**Exercise goal:**
Repeat each line of the data exactly as written.

**Material shown:**
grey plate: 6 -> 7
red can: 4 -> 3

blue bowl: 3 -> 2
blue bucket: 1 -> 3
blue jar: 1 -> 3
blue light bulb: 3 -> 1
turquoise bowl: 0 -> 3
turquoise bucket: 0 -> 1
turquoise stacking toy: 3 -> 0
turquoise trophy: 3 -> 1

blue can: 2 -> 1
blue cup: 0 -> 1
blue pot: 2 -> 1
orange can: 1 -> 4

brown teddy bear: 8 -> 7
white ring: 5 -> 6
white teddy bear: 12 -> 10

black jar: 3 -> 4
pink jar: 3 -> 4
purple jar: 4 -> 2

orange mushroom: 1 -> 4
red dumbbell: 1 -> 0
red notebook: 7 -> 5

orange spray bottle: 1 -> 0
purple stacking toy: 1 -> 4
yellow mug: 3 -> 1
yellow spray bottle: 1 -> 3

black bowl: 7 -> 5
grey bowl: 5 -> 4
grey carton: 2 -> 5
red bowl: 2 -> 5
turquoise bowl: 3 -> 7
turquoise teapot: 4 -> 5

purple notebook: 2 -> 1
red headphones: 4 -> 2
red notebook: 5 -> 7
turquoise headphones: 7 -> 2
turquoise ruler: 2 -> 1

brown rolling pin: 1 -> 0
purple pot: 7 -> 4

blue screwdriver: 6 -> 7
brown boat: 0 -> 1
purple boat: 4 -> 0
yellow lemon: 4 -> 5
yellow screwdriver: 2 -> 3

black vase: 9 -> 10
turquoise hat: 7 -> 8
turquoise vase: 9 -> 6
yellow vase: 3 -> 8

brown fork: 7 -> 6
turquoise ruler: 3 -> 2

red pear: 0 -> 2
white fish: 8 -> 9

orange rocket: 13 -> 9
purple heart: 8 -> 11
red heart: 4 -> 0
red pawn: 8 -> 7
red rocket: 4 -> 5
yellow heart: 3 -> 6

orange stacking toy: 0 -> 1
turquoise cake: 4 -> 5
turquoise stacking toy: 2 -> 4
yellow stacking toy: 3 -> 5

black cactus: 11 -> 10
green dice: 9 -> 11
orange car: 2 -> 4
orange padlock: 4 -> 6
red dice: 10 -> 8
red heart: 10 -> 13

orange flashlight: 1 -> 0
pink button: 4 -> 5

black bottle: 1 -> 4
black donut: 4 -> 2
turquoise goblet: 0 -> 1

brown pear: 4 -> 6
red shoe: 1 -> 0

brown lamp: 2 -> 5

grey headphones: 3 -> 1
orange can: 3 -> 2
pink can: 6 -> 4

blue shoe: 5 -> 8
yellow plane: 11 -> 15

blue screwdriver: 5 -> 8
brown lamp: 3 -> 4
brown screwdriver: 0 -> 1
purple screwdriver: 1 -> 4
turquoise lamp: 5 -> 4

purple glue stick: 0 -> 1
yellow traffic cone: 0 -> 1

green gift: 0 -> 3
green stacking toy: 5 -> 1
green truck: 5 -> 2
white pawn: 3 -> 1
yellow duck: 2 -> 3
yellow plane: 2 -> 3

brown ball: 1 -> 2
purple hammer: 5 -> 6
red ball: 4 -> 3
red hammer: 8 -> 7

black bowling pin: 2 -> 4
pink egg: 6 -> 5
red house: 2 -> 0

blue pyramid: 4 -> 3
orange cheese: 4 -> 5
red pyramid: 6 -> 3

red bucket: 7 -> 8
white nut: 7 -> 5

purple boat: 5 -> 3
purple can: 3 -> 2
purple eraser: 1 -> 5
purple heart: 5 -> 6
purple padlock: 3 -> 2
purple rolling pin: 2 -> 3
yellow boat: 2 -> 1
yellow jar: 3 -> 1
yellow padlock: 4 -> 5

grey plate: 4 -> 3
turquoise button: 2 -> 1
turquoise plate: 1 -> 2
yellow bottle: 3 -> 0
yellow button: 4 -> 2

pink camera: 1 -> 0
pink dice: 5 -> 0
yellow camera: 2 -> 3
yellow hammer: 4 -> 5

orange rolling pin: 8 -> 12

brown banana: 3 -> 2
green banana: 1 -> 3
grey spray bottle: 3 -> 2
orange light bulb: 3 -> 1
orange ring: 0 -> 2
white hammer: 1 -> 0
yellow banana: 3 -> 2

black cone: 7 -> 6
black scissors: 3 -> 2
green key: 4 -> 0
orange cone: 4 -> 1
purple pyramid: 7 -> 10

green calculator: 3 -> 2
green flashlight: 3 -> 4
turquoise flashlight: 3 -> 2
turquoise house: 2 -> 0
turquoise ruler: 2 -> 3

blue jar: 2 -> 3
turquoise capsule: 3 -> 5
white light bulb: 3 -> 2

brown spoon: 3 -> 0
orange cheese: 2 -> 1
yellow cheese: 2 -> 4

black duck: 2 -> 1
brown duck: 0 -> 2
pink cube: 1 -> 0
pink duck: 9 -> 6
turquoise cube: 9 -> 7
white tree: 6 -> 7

**Your solution:**
grey plate: 6 -> 7
red can: 4 -> 3

blue bowl: 3 -> 2
blue bucket: 1 -> 3
blue jar: 1 -> 3
blue light bulb: 3 -> 1
turquoise bowl: 0 -> 3
turquoise bucket: 0 -> 1
turquoise stacking toy: 3 -> 0
turquoise trophy: 3 -> 1

blue can: 2 -> 1
blue cup: 0 -> 1
blue pot: 2 -> 1
orange can: 1 -> 4

brown teddy bear: 8 -> 7
white ring: 5 -> 6
white teddy bear: 12 -> 10

black jar: 3 -> 4
pink jar: 3 -> 4
purple jar: 4 -> 2

orange mushroom: 1 -> 4
red dumbbell: 1 -> 0
red notebook: 7 -> 5

orange spray bottle: 1 -> 0
purple stacking toy: 1 -> 4
yellow mug: 3 -> 1
yellow spray bottle: 1 -> 3

black bowl: 7 -> 5
grey bowl: 5 -> 4
grey carton: 2 -> 5
red bowl: 2 -> 5
turquoise bowl: 3 -> 7
turquoise teapot: 4 -> 5

purple notebook: 2 -> 1
red headphones: 4 -> 2
red notebook: 5 -> 7
turquoise headphones: 7 -> 2
turquoise ruler: 2 -> 1

brown rolling pin: 1 -> 0
purple pot: 7 -> 4

blue screwdriver: 6 -> 7
brown boat: 0 -> 1
purple boat: 4 -> 0
yellow lemon: 4 -> 5
yellow screwdriver: 2 -> 3

black vase: 9 -> 10
turquoise hat: 7 -> 8
turquoise vase: 9 -> 6
yellow vase: 3 -> 8

brown fork: 7 -> 6
turquoise ruler: 3 -> 2

red pear: 0 -> 2
white fish: 8 -> 9

orange rocket: 13 -> 9
purple heart: 8 -> 11
red heart: 4 -> 0
red pawn: 8 -> 7
red rocket: 4 -> 5
yellow heart: 3 -> 6

orange stacking toy: 0 -> 1
turquoise cake: 4 -> 5
turquoise stacking toy: 2 -> 4
yellow stacking toy: 3 -> 5

black cactus: 11 -> 10
green dice: 9 -> 11
orange car: 2 -> 4
orange padlock: 4 -> 6
red dice: 10 -> 8
red heart: 10 -> 13

orange flashlight: 1 -> 0
pink button: 4 -> 5

black bottle: 1 -> 4
black donut: 4 -> 2
turquoise goblet: 0 -> 1

brown pear: 4 -> 6
red shoe: 1 -> 0

brown lamp: 2 -> 5

grey headphones: 3 -> 1
orange can: 3 -> 2
pink can: 6 -> 4

blue shoe: 5 -> 8
yellow plane: 11 -> 15

blue screwdriver: 5 -> 8
brown lamp: 3 -> 4
brown screwdriver: 0 -> 1
purple screwdriver: 1 -> 4
turquoise lamp: 5 -> 4

purple glue stick: 0 -> 1
yellow traffic cone: 0 -> 1

green gift: 0 -> 3
green stacking toy: 5 -> 1
green truck: 5 -> 2
white pawn: 3 -> 1
yellow duck: 2 -> 3
yellow plane: 2 -> 3

brown ball: 1 -> 2
purple hammer: 5 -> 6
red ball: 4 -> 3
red hammer: 8 -> 7

black bowling pin: 2 -> 4
pink egg: 6 -> 5
red house: 2 -> 0

blue pyramid: 4 -> 3
orange cheese: 4 -> 5
red pyramid: 6 -> 3

red bucket: 7 -> 8
white nut: 7 -> 5

purple boat: 5 -> 3
purple can: 3 -> 2
purple eraser: 1 -> 5
purple heart: 5 -> 6
purple padlock: 3 -> 2
purple rolling pin: 2 -> 3
yellow boat: 2 -> 1
yellow jar: 3 -> 1
yellow padlock: 4 -> 5

grey plate: 4 -> 3
turquoise button: 2 -> 1
turquoise plate: 1 -> 2
yellow bottle: 3 -> 0
yellow button: 4 -> 2

pink camera: 1 -> 0
pink dice: 5 -> 0
yellow camera: 2 -> 3
yellow hammer: 4 -> 5

orange rolling pin: 8 -> 12

brown banana: 3 -> 2
green banana: 1 -> 3
grey spray bottle: 3 -> 2
orange light bulb: 3 -> 1
orange ring: 0 -> 2
white hammer: 1 -> 0
yellow banana: 3 -> 2

black cone: 7 -> 6
black scissors: 3 -> 2
green key: 4 -> 0
orange cone: 4 -> 1
purple pyramid: 7 -> 10

green calculator: 3 -> 2
green flashlight: 3 -> 4
turquoise flashlight: 3 -> 2
turquoise house: 2 -> 0
turquoise ruler: 2 -> 3

blue jar: 2 -> 3
turquoise capsule: 3 -> 5
white light bulb: 3 -> 2

brown spoon: 3 -> 0
orange cheese: 2 -> 1
yellow cheese: 2 -> 4

black duck: 2 -> 1
brown duck: 0 -> 2
pink cube: 1 -> 0
pink duck: 9 -> 6
turquoise cube: 9 -> 7
white tree: 6 -> 7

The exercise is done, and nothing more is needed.